GOAL OF THE EXERCISE:
Write every record out again exactly as shown below.

EXTRACTED DATA:
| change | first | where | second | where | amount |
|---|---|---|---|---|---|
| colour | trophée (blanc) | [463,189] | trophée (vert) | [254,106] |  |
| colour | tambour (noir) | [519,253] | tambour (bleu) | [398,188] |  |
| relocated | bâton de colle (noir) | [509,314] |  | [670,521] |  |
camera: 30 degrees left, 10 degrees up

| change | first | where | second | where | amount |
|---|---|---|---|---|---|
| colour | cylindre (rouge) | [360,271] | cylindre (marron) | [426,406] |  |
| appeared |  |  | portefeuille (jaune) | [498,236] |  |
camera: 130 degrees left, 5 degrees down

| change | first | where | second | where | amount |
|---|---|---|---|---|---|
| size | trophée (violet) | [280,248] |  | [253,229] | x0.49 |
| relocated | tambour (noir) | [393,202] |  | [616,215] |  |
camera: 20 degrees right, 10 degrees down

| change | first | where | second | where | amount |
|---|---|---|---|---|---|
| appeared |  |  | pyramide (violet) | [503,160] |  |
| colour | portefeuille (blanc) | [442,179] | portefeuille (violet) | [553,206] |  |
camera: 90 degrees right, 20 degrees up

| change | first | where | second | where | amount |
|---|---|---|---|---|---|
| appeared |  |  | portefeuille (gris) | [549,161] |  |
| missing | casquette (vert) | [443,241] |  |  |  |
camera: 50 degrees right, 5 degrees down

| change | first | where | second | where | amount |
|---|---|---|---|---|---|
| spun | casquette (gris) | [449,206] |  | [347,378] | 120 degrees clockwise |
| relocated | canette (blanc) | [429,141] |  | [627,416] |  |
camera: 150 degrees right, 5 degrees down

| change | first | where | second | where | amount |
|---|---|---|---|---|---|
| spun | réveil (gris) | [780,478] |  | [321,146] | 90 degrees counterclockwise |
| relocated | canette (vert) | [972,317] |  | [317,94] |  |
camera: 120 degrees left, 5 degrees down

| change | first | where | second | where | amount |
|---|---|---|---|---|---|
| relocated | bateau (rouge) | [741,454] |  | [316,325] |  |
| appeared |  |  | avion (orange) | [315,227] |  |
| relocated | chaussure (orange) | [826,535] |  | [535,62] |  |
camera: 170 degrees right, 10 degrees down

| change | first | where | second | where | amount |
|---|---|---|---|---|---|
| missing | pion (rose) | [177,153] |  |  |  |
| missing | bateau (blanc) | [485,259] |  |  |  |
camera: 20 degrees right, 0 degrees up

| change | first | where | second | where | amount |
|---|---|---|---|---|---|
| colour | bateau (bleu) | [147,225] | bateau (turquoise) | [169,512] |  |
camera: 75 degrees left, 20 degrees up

RESULT:
| change | first | where | second | where | amount |
|---|---|---|---|---|---|
| colour | trophée (blanc) | [463,189] | trophée (vert) | [254,106] |  |
| colour | tambour (noir) | [519,253] | tambour (bleu) | [398,188] |  |
| relocated | bâton de colle (noir) | [509,314] |  | [670,521] |  |
camera: 30 degrees left, 10 degrees up

| change | first | where | second | where | amount |
|---|---|---|---|---|---|
| colour | cylindre (rouge) | [360,271] | cylindre (marron) | [426,406] |  |
| appeared |  |  | portefeuille (jaune) | [498,236] |  |
camera: 130 degrees left, 5 degrees down

| change | first | where | second | where | amount |
|---|---|---|---|---|---|
| size | trophée (violet) | [280,248] |  | [253,229] | x0.49 |
| relocated | tambour (noir) | [393,202] |  | [616,215] |  |
camera: 20 degrees right, 10 degrees down

| change | first | where | second | where | amount |
|---|---|---|---|---|---|
| appeared |  |  | pyramide (violet) | [503,160] |  |
| colour | portefeuille (blanc) | [442,179] | portefeuille (violet) | [553,206] |  |
camera: 90 degrees right, 20 degrees up

| change | first | where | second | where | amount |
|---|---|---|---|---|---|
| appeared |  |  | portefeuille (gris) | [549,161] |  |
| missing | casquette (vert) | [443,241] |  |  |  |
camera: 50 degrees right, 5 degrees down

| change | first | where | second | where | amount |
|---|---|---|---|---|---|
| spun | casquette (gris) | [449,206] |  | [347,378] | 120 degrees clockwise |
| relocated | canette (blanc) | [429,141] |  | [627,416] |  |
camera: 150 degrees right, 5 degrees down

| change | first | where | second | where | amount |
|---|---|---|---|---|---|
| spun | réveil (gris) | [780,478] |  | [321,146] | 90 degrees counterclockwise |
| relocated | canette (vert) | [972,317] |  | [317,94] |  |
camera: 120 degrees left, 5 degrees down

| change | first | where | second | where | amount |
|---|---|---|---|---|---|
| relocated | bateau (rouge) | [741,454] |  | [316,325] |  |
| appeared |  |  | avion (orange) | [315,227] |  |
| relocated | chaussure (orange) | [826,535] |  | [535,62] |  |
camera: 170 degrees right, 10 degrees down

| change | first | where | second | where | amount |
|---|---|---|---|---|---|
| missing | pion (rose) | [177,153] |  |  |  |
| missing | bateau (blanc) | [485,259] |  |  |  |
camera: 20 degrees right, 0 degrees up

| change | first | where | second | where | amount |
|---|---|---|---|---|---|
| colour | bateau (bleu) | [147,225] | bateau (turquoise) | [169,512] |  |
camera: 75 degrees left, 20 degrees up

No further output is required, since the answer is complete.